╭─ Data excerpts
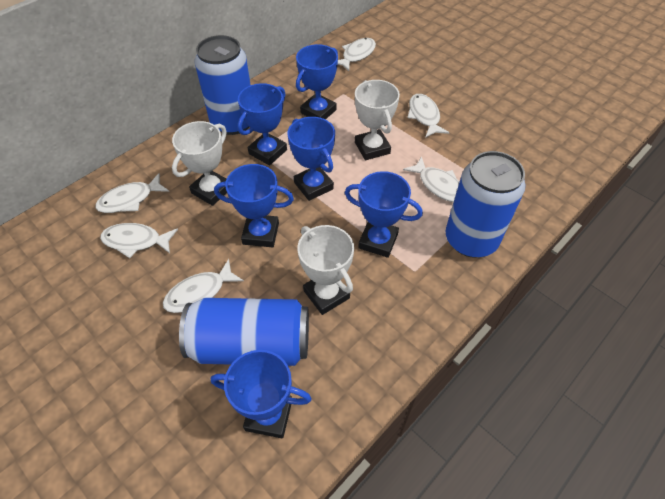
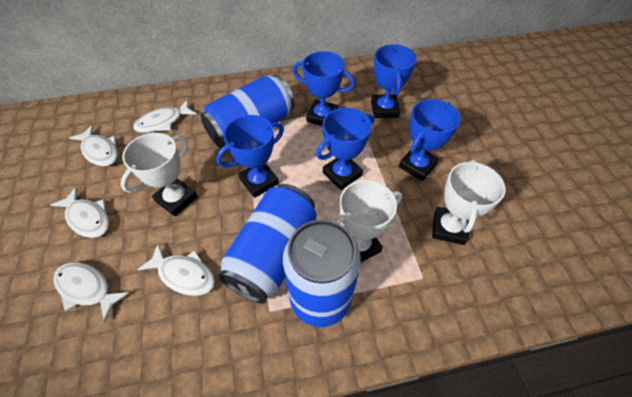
blue trophy: 6 -> 5
white fish: 6 -> 5

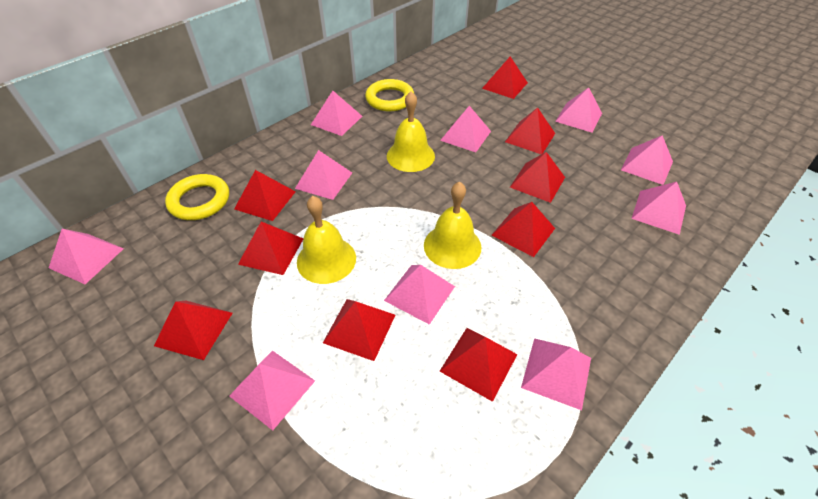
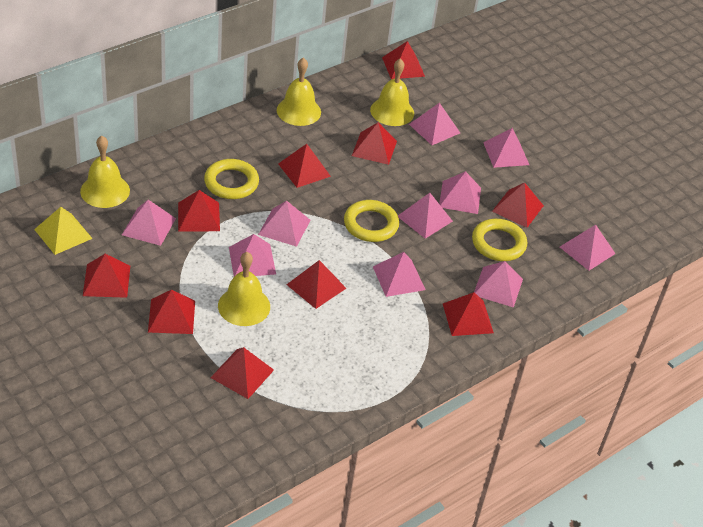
red pyramid: 9 -> 10
yellow bell: 3 -> 4
yellow pyramid: 0 -> 1
yellow ring: 2 -> 3

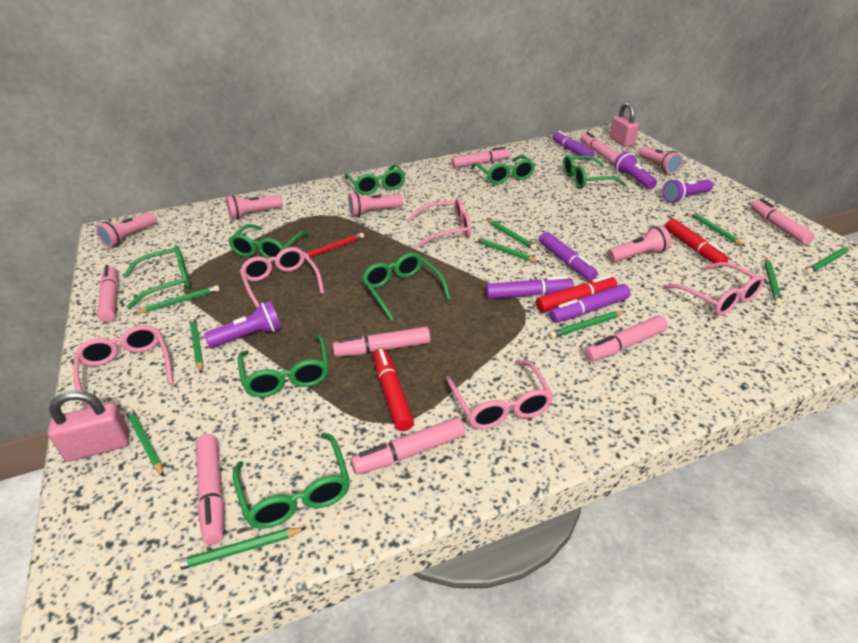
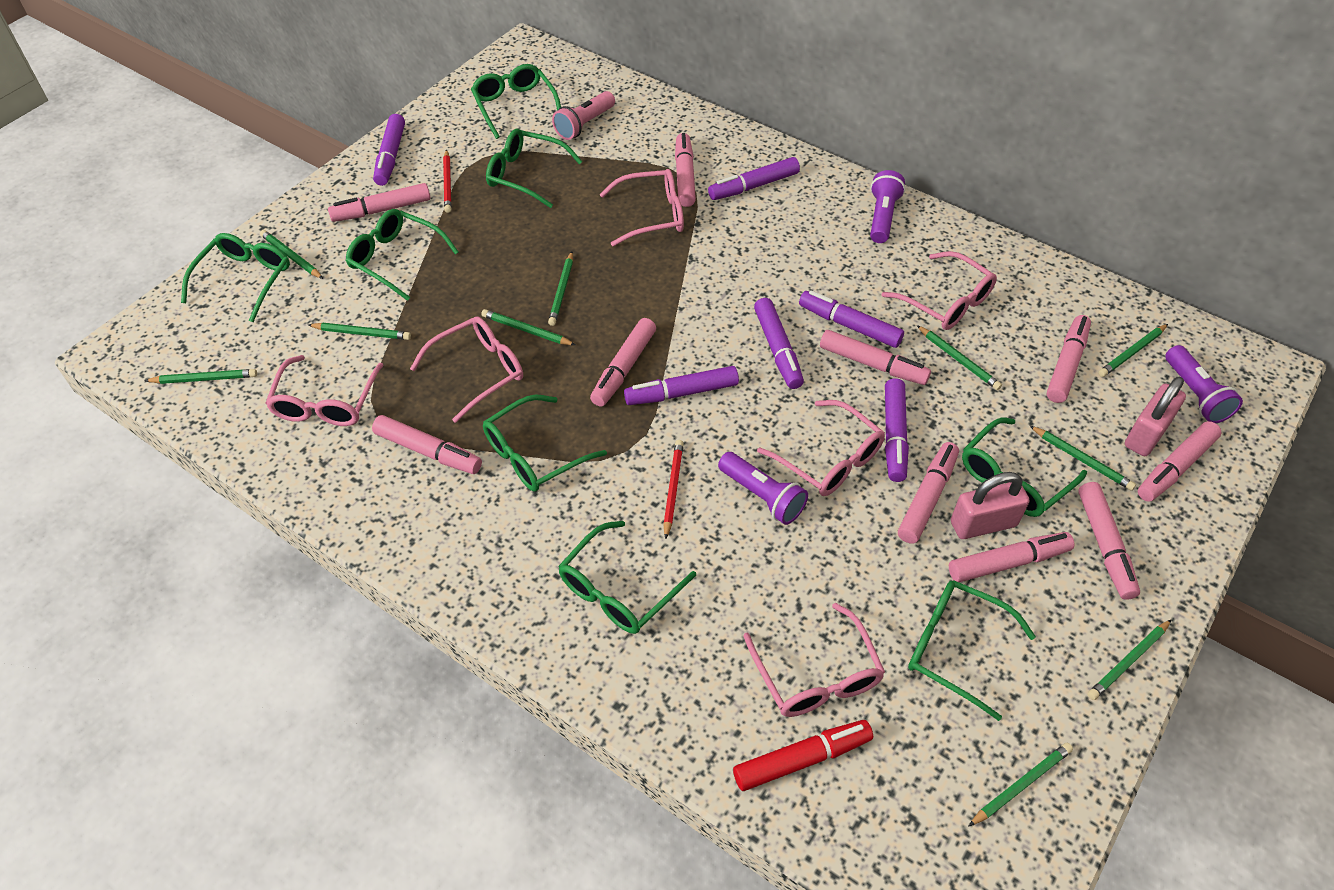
pink flashlight: 5 -> 1
pink glasses: 5 -> 6
pink marker: 8 -> 10
purple marker: 4 -> 6
red marker: 3 -> 1
red pencil: 1 -> 2

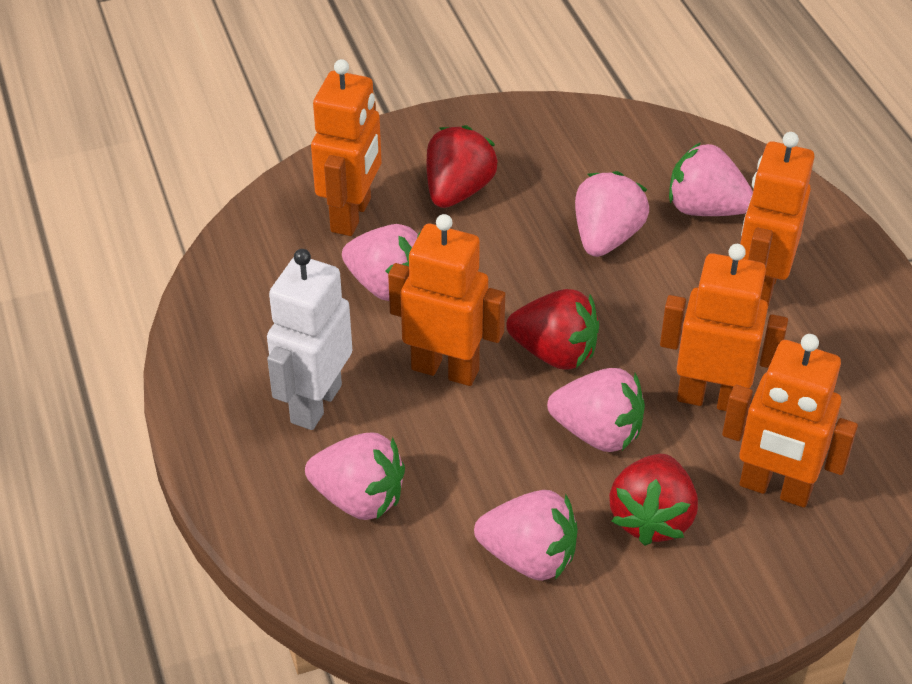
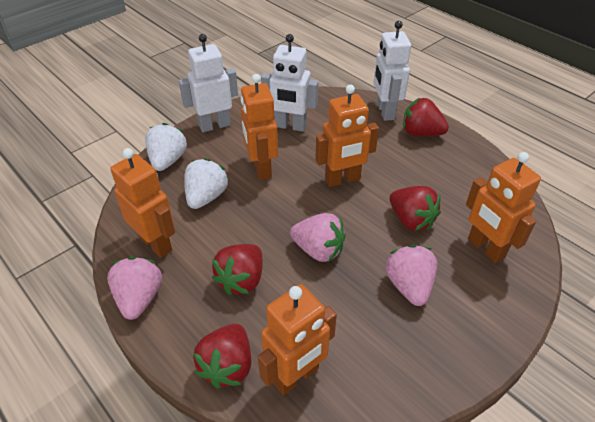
pink strawberry: 6 -> 3
red strawberry: 3 -> 4
white robot: 1 -> 3
white strawberry: 0 -> 2

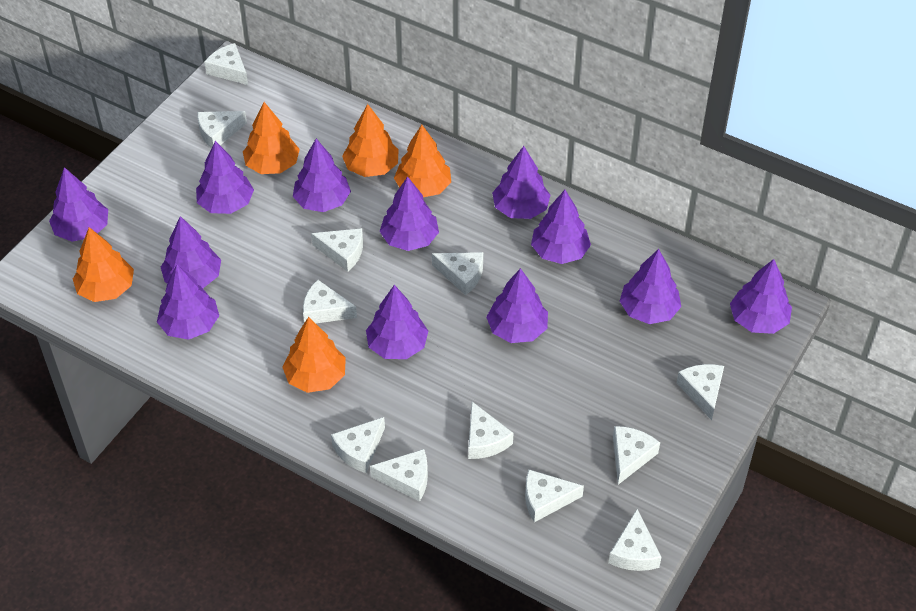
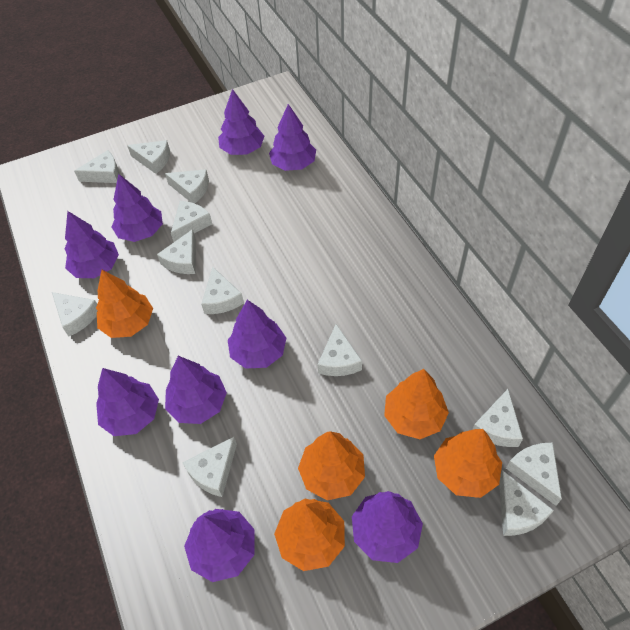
purple tree: 12 -> 9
╰─
Your goal:
The lines from the one that contains "white fish: 6 -> 5" through the end of the data, repeated exactly and with no pictures, make up the whole answer.

Expected answer:
white fish: 6 -> 5

red pyramid: 9 -> 10
yellow bell: 3 -> 4
yellow pyramid: 0 -> 1
yellow ring: 2 -> 3

pink flashlight: 5 -> 1
pink glasses: 5 -> 6
pink marker: 8 -> 10
purple marker: 4 -> 6
red marker: 3 -> 1
red pencil: 1 -> 2

pink strawberry: 6 -> 3
red strawberry: 3 -> 4
white robot: 1 -> 3
white strawberry: 0 -> 2

purple tree: 12 -> 9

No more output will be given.